Stated goal
Update the part of the records that opens with the line containing "Fifth tier [53, 58]" and closes with the line containing "Output the [X, Y]": write those lines out again with "Fifth tier" changed to "Fifth level" and everything else left as it is.

────────────────

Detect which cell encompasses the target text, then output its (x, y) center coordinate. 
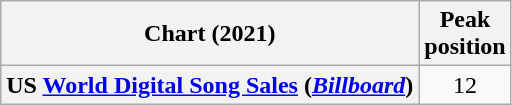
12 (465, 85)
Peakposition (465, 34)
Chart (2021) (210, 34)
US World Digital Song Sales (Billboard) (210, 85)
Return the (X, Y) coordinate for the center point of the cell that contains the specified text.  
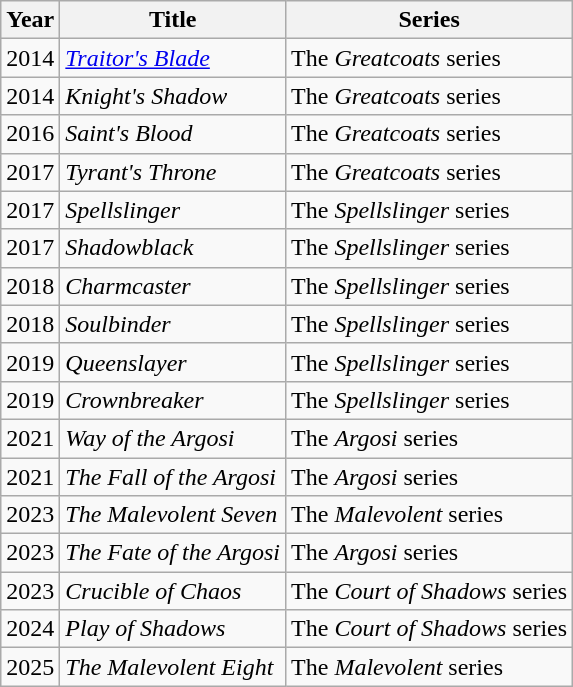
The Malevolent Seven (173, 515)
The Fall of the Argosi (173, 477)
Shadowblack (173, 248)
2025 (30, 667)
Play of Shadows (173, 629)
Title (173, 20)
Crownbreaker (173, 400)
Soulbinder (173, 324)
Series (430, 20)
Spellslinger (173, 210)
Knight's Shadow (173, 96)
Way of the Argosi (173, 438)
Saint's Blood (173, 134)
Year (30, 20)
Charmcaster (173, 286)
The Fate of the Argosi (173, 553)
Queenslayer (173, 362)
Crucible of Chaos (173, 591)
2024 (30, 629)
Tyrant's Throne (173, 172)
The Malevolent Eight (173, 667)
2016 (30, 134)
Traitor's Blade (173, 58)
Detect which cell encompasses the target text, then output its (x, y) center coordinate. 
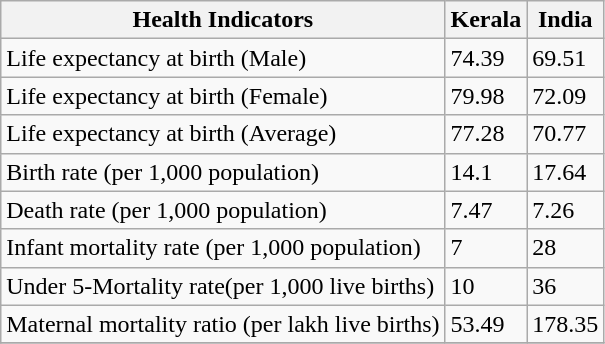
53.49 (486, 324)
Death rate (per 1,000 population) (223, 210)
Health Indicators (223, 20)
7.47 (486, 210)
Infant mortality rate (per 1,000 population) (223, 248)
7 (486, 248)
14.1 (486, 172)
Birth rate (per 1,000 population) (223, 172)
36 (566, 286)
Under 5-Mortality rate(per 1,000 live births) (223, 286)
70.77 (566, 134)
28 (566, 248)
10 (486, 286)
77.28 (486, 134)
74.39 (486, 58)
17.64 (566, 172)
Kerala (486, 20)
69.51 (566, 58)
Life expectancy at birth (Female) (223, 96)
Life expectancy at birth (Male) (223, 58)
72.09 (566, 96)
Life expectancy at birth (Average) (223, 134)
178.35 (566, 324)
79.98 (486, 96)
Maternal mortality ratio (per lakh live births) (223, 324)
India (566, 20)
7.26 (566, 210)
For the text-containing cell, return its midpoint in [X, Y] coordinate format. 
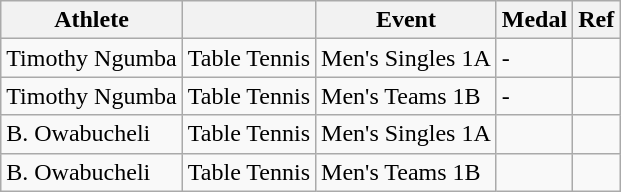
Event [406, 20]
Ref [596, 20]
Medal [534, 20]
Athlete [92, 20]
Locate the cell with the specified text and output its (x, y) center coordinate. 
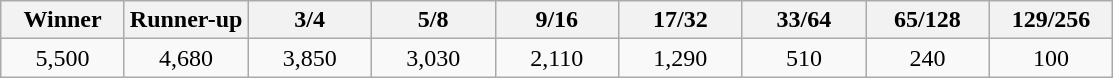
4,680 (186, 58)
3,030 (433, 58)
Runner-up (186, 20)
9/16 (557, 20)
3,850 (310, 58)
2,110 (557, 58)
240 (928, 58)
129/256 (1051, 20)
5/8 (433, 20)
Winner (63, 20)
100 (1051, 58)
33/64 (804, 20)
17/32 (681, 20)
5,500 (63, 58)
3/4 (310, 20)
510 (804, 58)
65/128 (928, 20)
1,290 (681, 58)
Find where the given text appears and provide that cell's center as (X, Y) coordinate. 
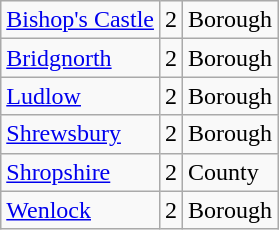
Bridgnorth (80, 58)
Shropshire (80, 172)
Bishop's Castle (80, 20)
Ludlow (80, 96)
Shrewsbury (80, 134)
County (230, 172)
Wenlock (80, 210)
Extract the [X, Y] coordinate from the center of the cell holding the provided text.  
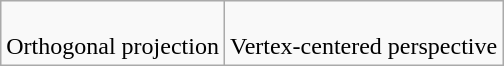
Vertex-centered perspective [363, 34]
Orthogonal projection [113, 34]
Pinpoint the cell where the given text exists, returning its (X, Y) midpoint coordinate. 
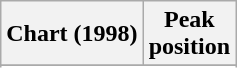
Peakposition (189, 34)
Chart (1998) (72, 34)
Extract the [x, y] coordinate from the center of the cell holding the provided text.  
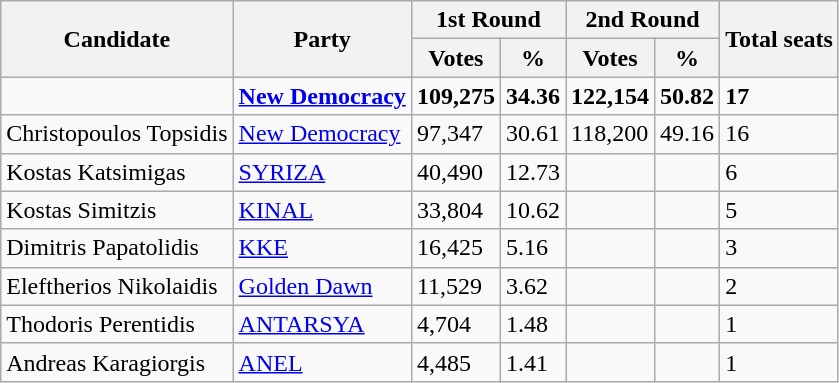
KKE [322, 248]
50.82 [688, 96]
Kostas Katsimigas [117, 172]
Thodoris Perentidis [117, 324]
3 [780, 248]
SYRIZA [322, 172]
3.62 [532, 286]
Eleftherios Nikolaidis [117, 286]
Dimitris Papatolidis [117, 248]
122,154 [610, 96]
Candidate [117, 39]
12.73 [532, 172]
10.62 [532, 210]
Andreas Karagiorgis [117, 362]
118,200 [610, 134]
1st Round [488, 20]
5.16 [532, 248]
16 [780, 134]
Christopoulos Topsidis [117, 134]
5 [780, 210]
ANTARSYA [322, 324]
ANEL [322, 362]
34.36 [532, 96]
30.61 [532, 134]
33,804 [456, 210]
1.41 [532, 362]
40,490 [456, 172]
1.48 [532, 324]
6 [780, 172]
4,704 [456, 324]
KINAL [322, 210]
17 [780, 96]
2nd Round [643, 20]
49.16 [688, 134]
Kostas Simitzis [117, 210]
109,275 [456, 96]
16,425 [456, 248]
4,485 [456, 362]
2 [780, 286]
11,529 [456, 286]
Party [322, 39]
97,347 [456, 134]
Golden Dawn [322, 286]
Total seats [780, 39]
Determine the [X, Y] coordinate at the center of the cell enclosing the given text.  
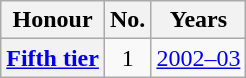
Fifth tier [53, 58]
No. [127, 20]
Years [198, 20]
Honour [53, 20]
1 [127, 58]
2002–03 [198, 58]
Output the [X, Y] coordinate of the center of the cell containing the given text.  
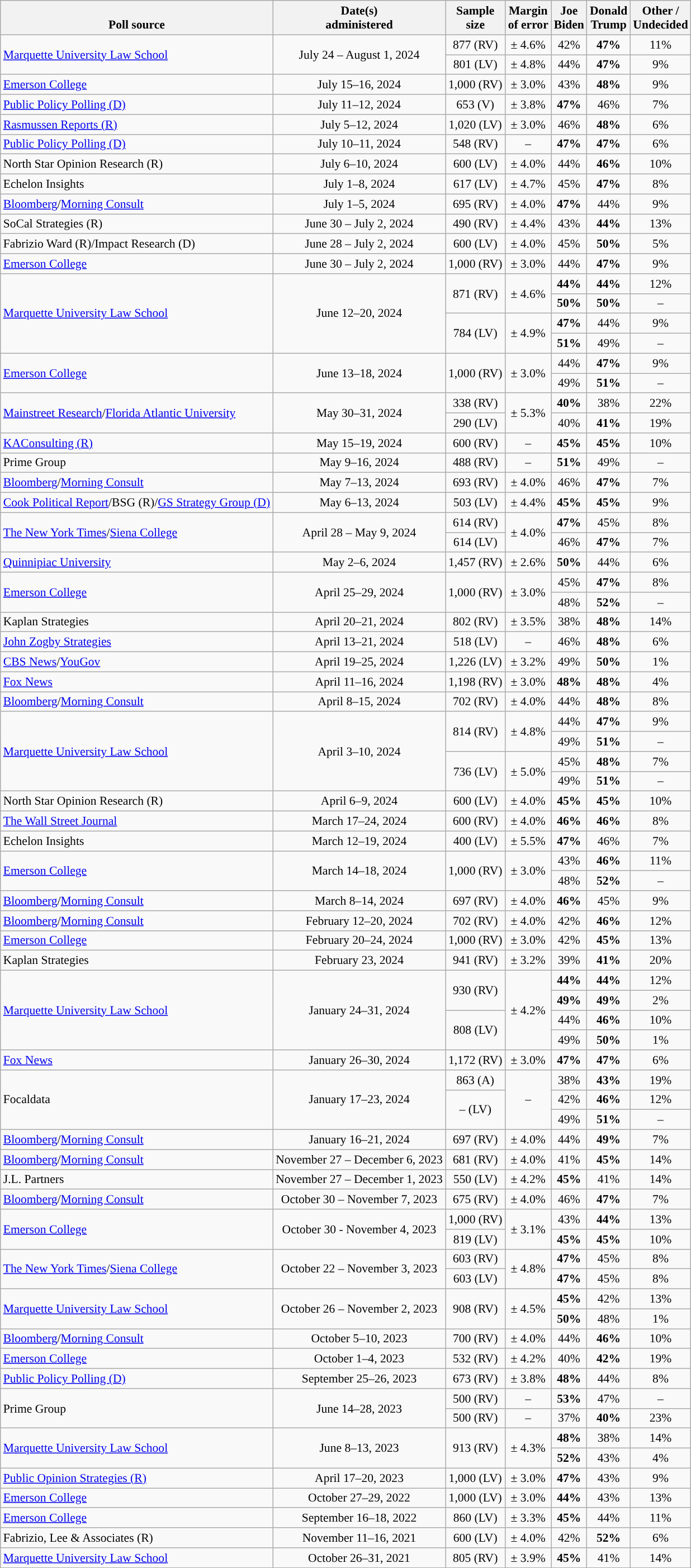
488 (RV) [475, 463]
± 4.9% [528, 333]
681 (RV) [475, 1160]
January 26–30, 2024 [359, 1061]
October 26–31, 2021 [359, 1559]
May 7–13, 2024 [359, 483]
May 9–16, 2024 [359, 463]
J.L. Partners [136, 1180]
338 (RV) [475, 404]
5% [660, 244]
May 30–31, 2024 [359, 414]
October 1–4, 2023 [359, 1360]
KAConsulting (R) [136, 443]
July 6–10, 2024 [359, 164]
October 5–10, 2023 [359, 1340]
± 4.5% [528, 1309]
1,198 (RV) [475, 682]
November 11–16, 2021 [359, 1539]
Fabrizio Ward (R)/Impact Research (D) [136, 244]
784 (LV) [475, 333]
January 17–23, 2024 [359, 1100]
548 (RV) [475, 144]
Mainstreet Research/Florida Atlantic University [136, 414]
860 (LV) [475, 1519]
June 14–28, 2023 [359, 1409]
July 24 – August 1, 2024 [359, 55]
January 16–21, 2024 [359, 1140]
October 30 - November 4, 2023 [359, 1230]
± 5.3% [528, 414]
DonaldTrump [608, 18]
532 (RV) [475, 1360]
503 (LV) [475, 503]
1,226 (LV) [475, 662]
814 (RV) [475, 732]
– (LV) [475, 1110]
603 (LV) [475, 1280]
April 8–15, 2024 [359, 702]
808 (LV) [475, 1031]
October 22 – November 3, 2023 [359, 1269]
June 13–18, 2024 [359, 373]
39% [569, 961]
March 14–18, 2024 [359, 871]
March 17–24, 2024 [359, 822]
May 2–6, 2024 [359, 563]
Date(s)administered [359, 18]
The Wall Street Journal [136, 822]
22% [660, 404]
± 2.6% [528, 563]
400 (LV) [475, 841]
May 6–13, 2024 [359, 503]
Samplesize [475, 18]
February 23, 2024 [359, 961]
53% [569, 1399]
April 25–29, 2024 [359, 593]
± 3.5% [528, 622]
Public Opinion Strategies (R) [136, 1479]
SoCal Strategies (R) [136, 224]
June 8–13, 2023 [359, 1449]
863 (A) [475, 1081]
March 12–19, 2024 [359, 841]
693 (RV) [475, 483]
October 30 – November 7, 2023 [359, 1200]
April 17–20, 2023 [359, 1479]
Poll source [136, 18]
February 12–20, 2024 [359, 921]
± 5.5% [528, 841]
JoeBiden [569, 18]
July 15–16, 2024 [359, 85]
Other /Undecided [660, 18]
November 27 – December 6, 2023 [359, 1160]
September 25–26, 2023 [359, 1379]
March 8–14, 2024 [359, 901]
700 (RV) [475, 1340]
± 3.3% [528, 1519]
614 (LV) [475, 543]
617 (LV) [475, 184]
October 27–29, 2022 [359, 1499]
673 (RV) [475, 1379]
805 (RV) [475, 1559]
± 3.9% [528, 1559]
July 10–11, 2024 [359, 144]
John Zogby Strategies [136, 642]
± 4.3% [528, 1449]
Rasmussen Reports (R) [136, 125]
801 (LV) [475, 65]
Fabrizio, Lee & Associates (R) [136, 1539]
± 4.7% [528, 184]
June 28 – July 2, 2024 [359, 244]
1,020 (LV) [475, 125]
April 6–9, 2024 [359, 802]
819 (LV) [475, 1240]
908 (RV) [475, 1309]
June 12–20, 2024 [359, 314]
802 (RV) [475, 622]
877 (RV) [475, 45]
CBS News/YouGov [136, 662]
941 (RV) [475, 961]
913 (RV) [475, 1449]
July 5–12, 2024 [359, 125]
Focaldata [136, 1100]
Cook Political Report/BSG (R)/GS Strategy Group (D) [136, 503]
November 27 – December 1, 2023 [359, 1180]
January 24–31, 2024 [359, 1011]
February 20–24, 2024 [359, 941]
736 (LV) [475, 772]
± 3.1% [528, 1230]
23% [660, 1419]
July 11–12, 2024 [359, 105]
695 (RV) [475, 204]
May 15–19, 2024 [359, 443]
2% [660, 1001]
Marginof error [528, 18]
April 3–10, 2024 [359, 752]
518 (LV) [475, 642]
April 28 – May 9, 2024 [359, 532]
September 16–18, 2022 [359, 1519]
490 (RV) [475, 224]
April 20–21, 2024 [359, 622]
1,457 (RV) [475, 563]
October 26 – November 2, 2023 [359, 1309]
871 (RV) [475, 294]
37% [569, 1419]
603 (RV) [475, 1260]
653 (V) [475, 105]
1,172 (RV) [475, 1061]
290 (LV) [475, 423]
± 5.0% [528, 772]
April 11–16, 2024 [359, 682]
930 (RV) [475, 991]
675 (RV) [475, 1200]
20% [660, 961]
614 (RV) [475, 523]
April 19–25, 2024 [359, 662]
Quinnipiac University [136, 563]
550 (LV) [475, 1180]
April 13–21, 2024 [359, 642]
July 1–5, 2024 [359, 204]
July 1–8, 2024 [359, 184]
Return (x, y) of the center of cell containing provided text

────────────────

Task response
Fifth level [53, 58]
No. [127, 20]
Years [198, 20]
Honour [53, 20]
1 [127, 58]
2002–03 [198, 58]
Output the [X, Y] coordinate of the center of the cell containing the given text.  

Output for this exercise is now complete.